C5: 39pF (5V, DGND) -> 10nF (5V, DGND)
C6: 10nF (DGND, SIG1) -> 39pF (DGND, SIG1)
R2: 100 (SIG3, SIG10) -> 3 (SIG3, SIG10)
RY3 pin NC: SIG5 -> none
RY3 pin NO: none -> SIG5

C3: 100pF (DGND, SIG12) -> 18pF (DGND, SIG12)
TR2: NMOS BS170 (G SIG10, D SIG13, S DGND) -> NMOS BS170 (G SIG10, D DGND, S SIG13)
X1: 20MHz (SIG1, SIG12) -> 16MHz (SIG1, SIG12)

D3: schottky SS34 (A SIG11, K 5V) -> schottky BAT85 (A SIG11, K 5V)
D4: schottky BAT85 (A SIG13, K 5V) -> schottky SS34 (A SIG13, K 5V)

...

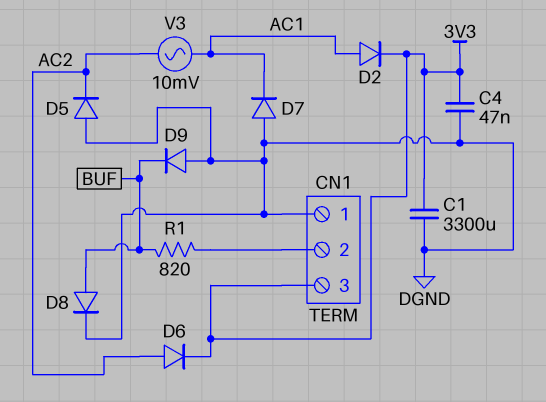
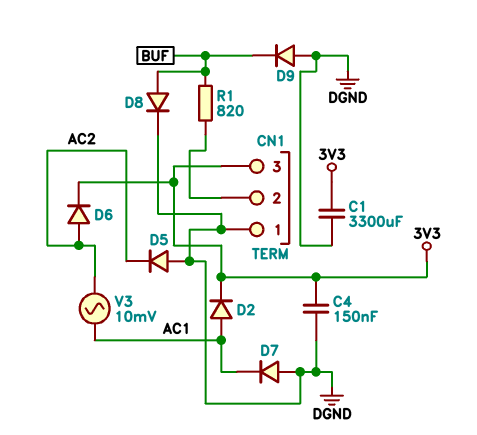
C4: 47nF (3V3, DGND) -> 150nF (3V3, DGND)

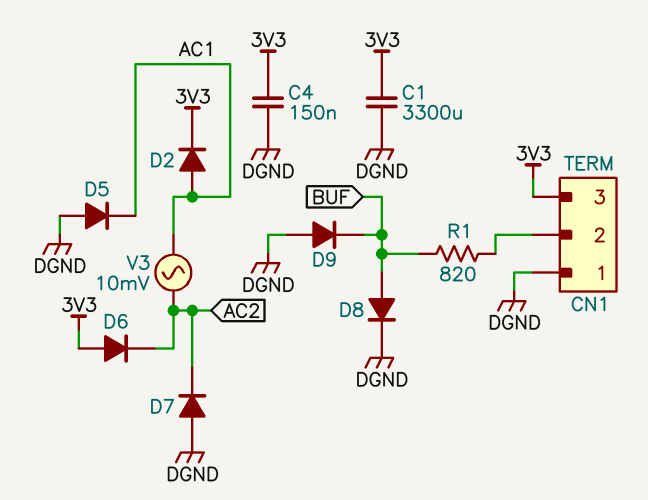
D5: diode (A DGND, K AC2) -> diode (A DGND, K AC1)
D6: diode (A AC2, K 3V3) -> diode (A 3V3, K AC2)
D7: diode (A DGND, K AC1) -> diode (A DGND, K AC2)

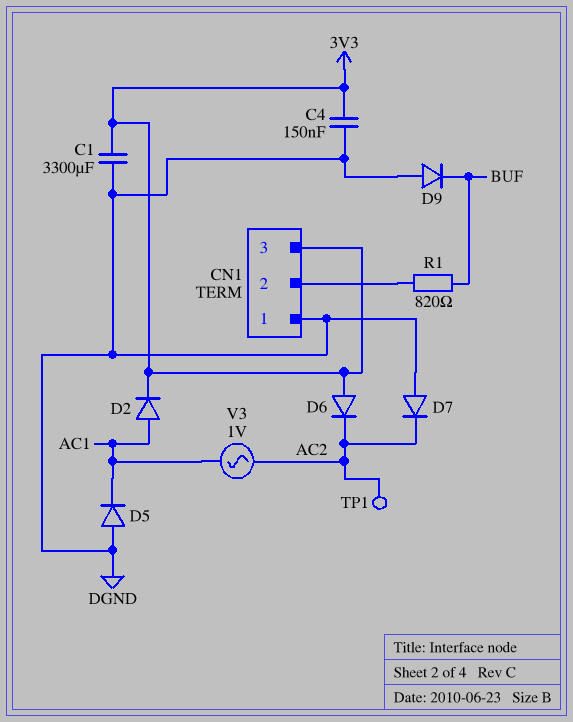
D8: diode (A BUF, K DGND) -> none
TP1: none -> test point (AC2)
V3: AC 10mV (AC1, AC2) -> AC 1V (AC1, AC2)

--

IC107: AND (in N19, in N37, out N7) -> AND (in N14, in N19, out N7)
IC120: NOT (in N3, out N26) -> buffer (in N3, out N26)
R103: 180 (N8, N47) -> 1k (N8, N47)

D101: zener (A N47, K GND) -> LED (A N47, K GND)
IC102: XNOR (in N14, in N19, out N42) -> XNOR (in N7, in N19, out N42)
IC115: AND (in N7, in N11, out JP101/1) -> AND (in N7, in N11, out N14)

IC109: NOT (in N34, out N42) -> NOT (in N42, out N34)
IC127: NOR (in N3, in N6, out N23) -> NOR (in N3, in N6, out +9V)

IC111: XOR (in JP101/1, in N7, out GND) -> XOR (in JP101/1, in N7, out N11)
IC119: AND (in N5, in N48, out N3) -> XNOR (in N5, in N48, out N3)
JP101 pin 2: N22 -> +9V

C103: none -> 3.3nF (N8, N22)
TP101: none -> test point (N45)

- **EXERCISE PROMPT**: Find the line with "C5: 39pF (5V, DGND) -> 10nF (5V, DGND)" in the entries above. Retype it and each line after it, exactly, through the line with "D4: schottky BAT85", and stop there.

- **RESULT**:
C5: 39pF (5V, DGND) -> 10nF (5V, DGND)
C6: 10nF (DGND, SIG1) -> 39pF (DGND, SIG1)
R2: 100 (SIG3, SIG10) -> 3 (SIG3, SIG10)
RY3 pin NC: SIG5 -> none
RY3 pin NO: none -> SIG5

C3: 100pF (DGND, SIG12) -> 18pF (DGND, SIG12)
TR2: NMOS BS170 (G SIG10, D SIG13, S DGND) -> NMOS BS170 (G SIG10, D DGND, S SIG13)
X1: 20MHz (SIG1, SIG12) -> 16MHz (SIG1, SIG12)

D3: schottky SS34 (A SIG11, K 5V) -> schottky BAT85 (A SIG11, K 5V)
D4: schottky BAT85 (A SIG13, K 5V) -> schottky SS34 (A SIG13, K 5V)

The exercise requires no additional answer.